■ PROBLEM DETAILS: Begin with the line below holding "SD3 pin VCC: none -> 3V3" and go on through the line holding "SCALE1: CS1237 -> NAU7802", duplicating each line exactly and leaving out pictures.
━━ DATA LISTING
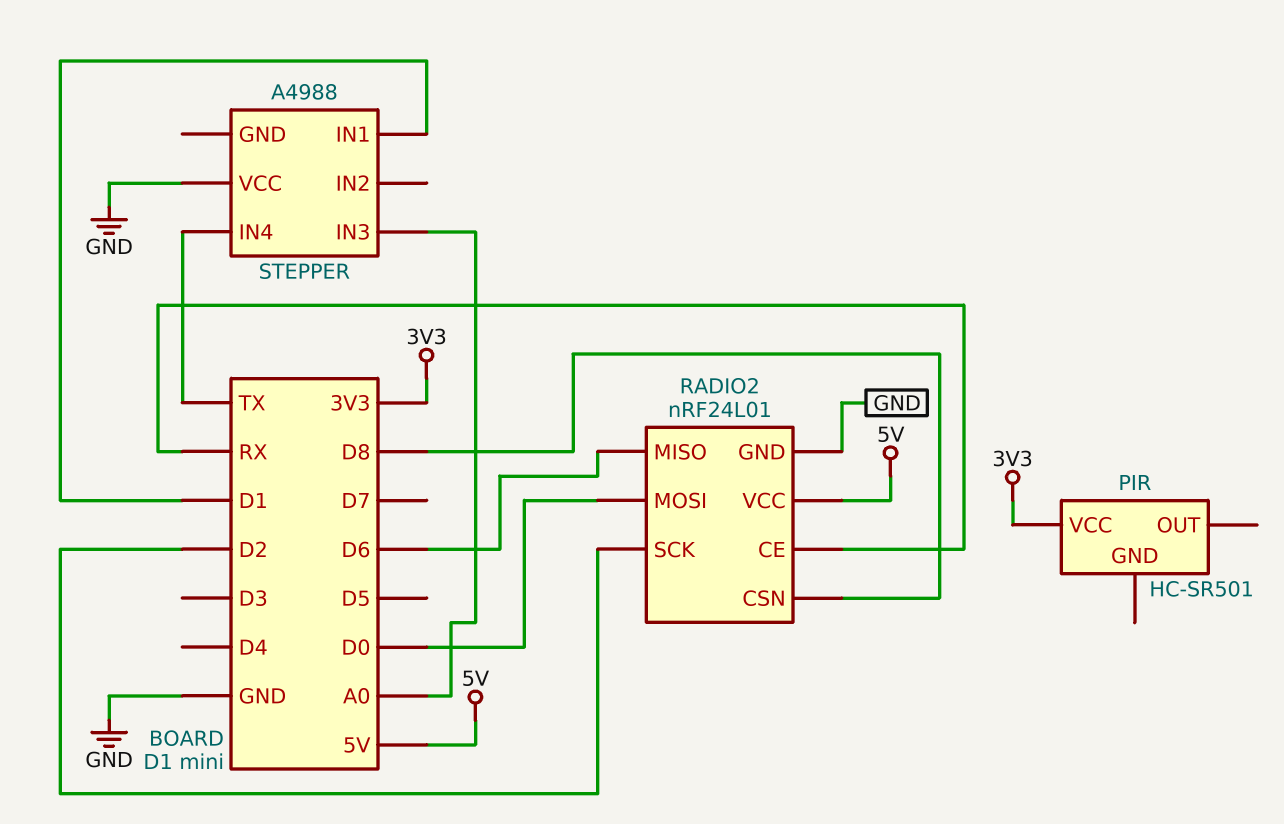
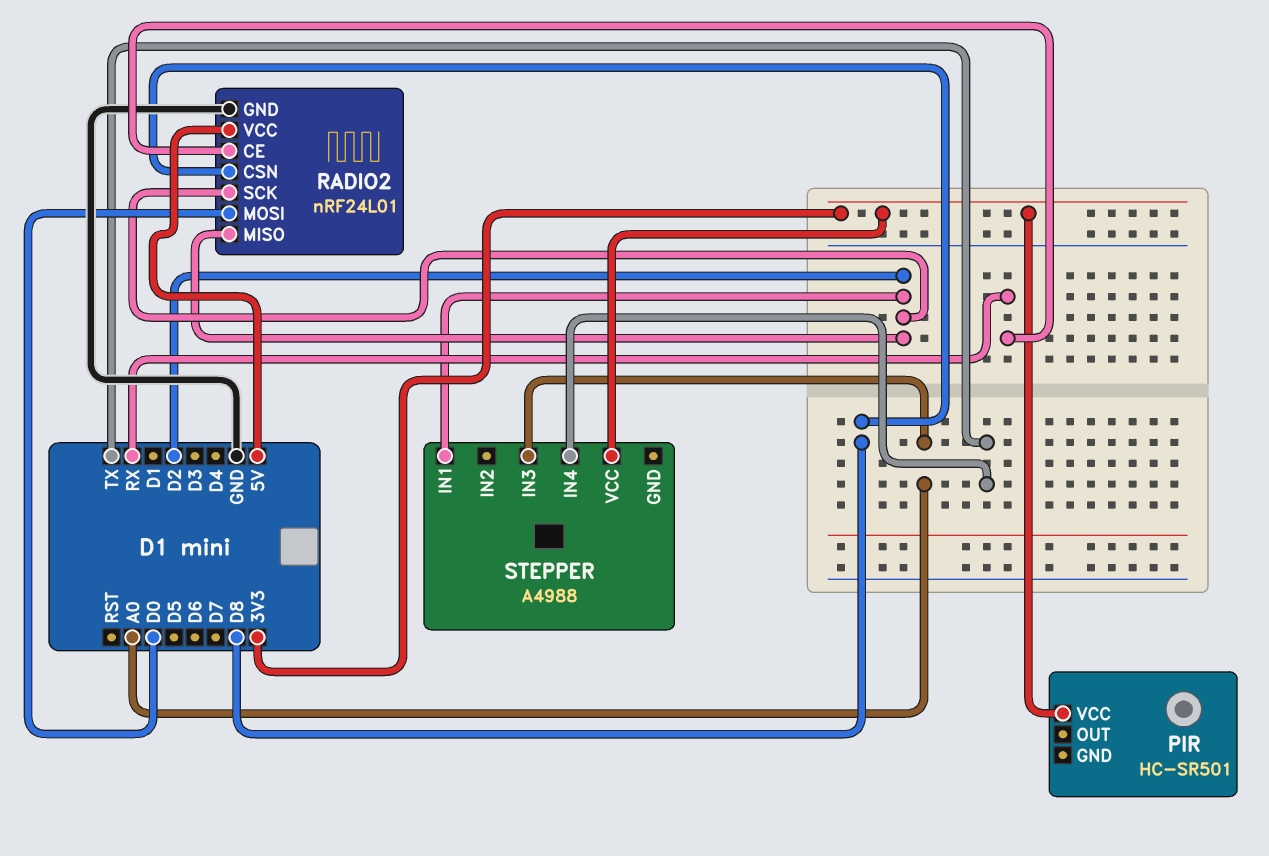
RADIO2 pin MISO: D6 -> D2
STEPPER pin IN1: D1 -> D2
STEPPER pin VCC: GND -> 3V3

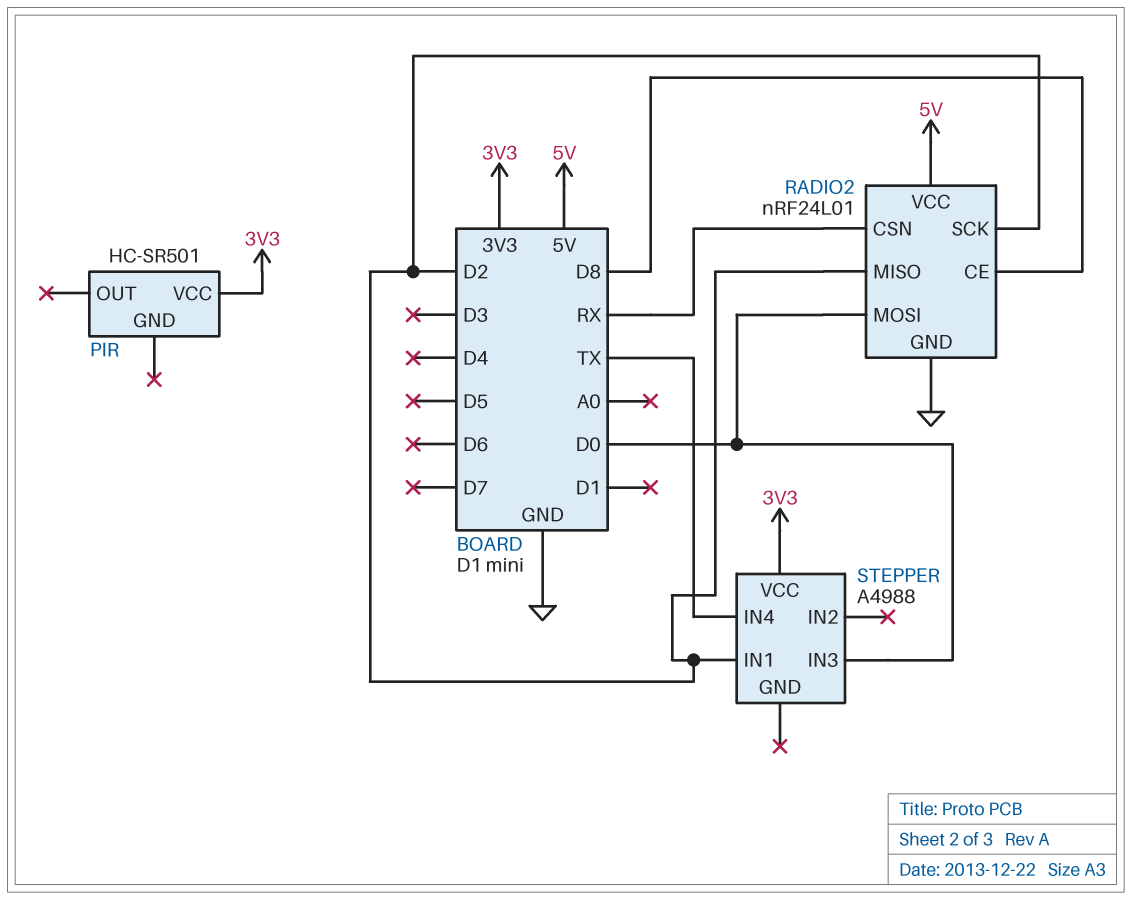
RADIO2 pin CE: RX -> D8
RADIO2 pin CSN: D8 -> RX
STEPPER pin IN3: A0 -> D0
━━━━
━━ DATA LISTING
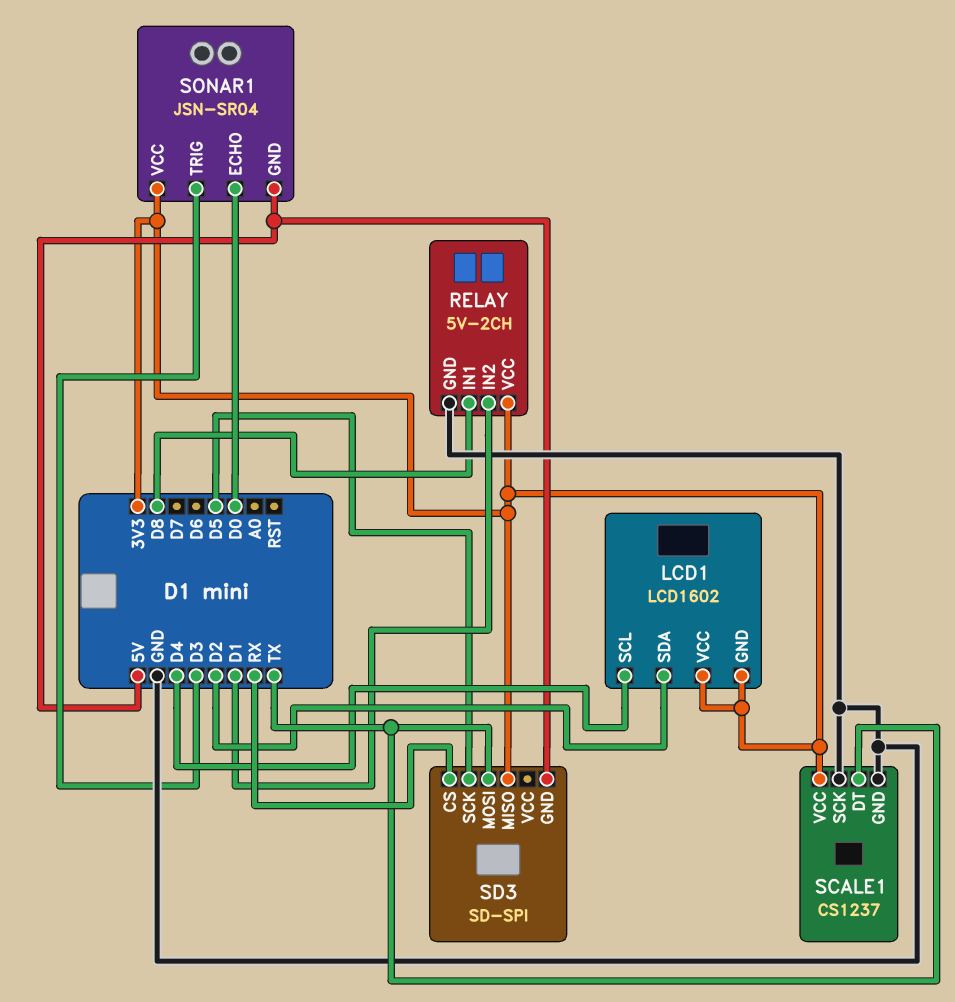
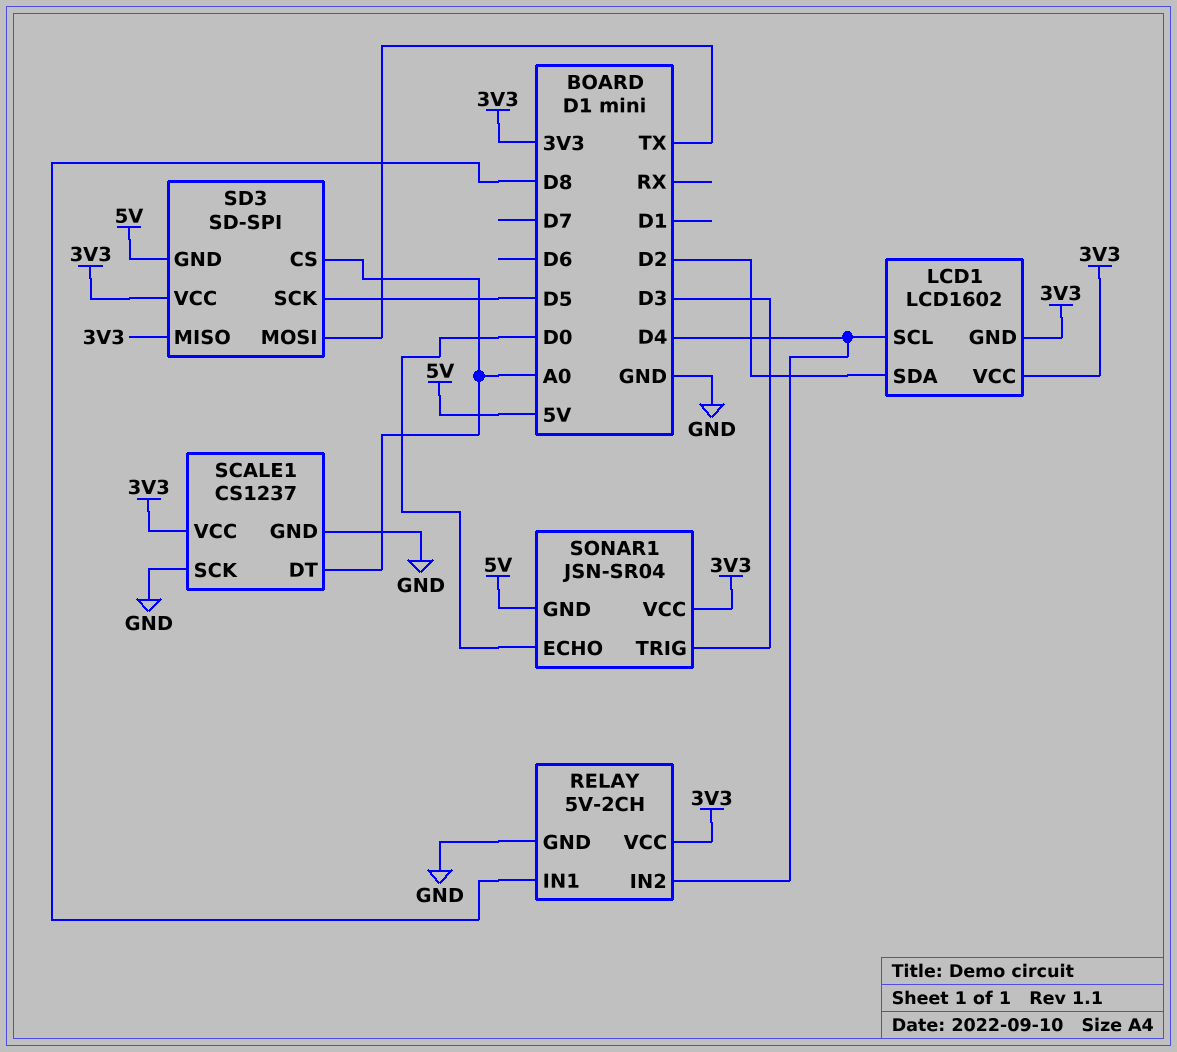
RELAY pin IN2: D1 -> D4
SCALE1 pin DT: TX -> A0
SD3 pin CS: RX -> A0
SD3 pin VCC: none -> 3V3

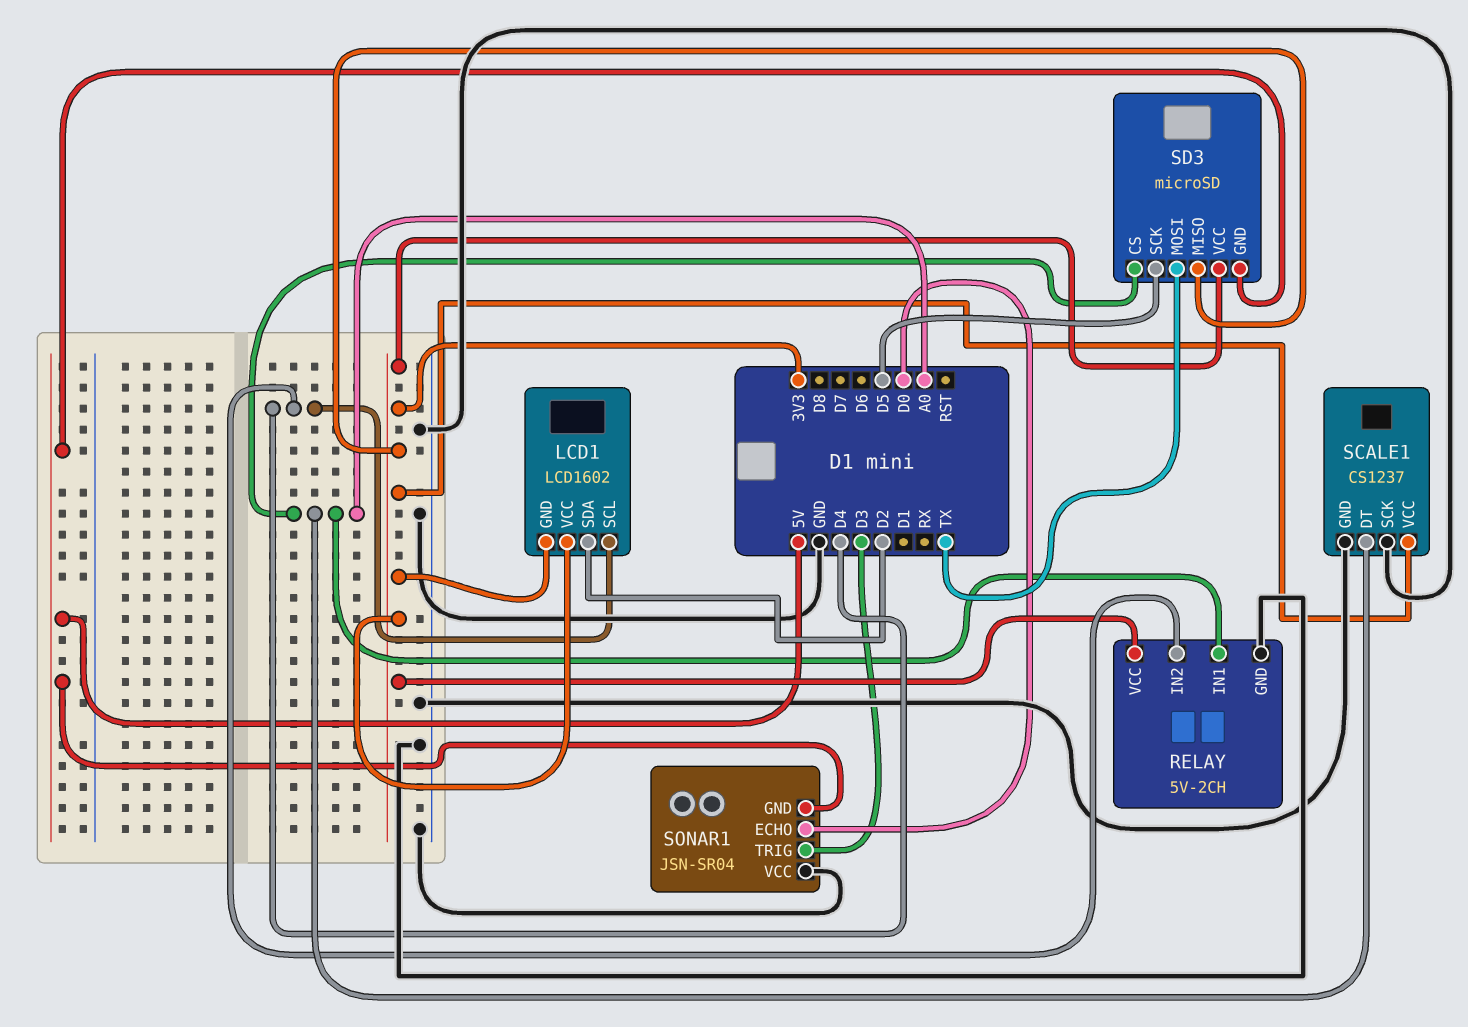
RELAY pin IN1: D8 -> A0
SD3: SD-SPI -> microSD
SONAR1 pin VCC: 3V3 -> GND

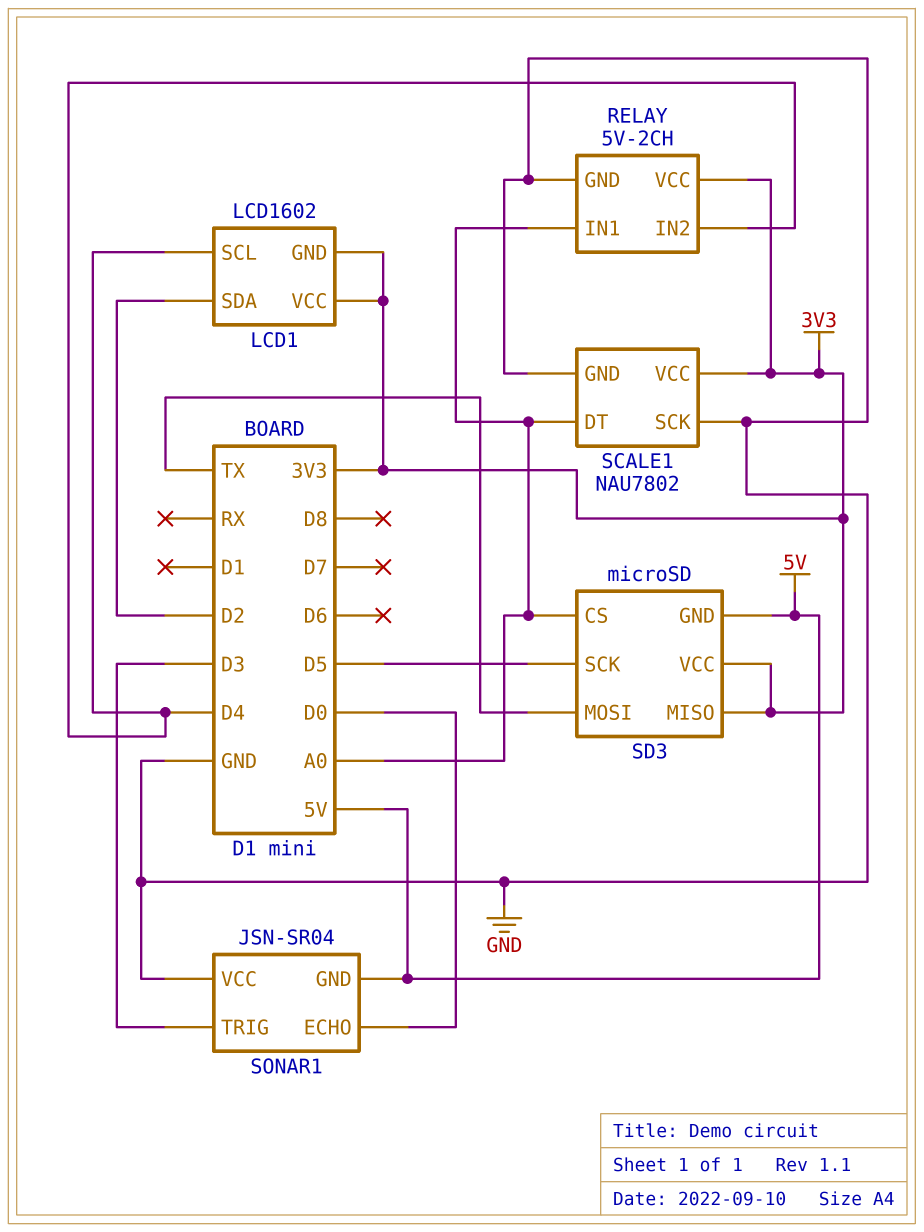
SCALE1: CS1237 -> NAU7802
━━━━
■ TASK RESPONSE:
SD3 pin VCC: none -> 3V3

RELAY pin IN1: D8 -> A0
SD3: SD-SPI -> microSD
SONAR1 pin VCC: 3V3 -> GND

SCALE1: CS1237 -> NAU7802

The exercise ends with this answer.